Provided records: Begin

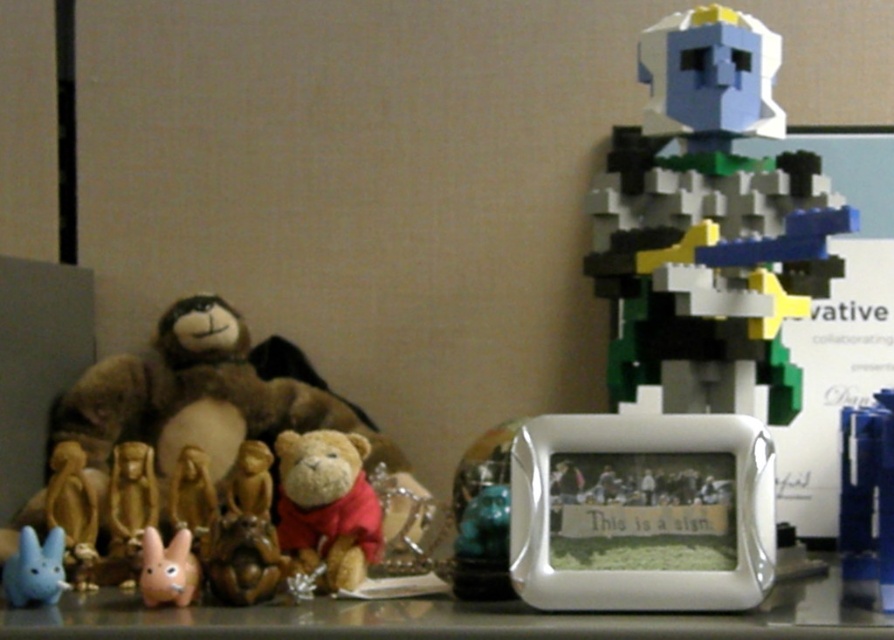
Is point (859, 536) farther from camera compared to point (196, 593)?

Yes, point (859, 536) is behind point (196, 593).

Is blue plastic pen at right positioned before pink matte rabbit at lower left?

Yes, it is in front of pink matte rabbit at lower left.

Identify the location of blue plastic pen at right. (867, 499).

Between multicolored plastic toy at upper right and shiny metallic table at center, which one is positioned lower?

shiny metallic table at center is below.

Find the location of `multicolored plastic toy at upper right`. multicolored plastic toy at upper right is located at coordinates (x=709, y=216).

The image size is (894, 640). What are the coordinates of `multicolored plastic toy at upper right` in the screenshot? It's located at (709, 216).

Who is taller, multicolored plastic toy at upper right or gold metallic statue at lower left?

multicolored plastic toy at upper right is taller.

Measure the distance between point (692, 316) and camera.

37.98 inches

The width and height of the screenshot is (894, 640). I want to click on multicolored plastic toy at upper right, so click(709, 216).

Provided records: End

Retype every line of the entries above word for word, leaving out the pictures.

Is point (859, 536) farther from camera compared to point (196, 593)?

Yes, point (859, 536) is behind point (196, 593).

Is blue plastic pen at right positioned before pink matte rabbit at lower left?

Yes, it is in front of pink matte rabbit at lower left.

Identify the location of blue plastic pen at right. (867, 499).

Between multicolored plastic toy at upper right and shiny metallic table at center, which one is positioned lower?

shiny metallic table at center is below.

Find the location of `multicolored plastic toy at upper right`. multicolored plastic toy at upper right is located at coordinates (x=709, y=216).

The image size is (894, 640). What are the coordinates of `multicolored plastic toy at upper right` in the screenshot? It's located at (709, 216).

Who is taller, multicolored plastic toy at upper right or gold metallic statue at lower left?

multicolored plastic toy at upper right is taller.

Measure the distance between point (692, 316) and camera.

37.98 inches

The width and height of the screenshot is (894, 640). I want to click on multicolored plastic toy at upper right, so click(709, 216).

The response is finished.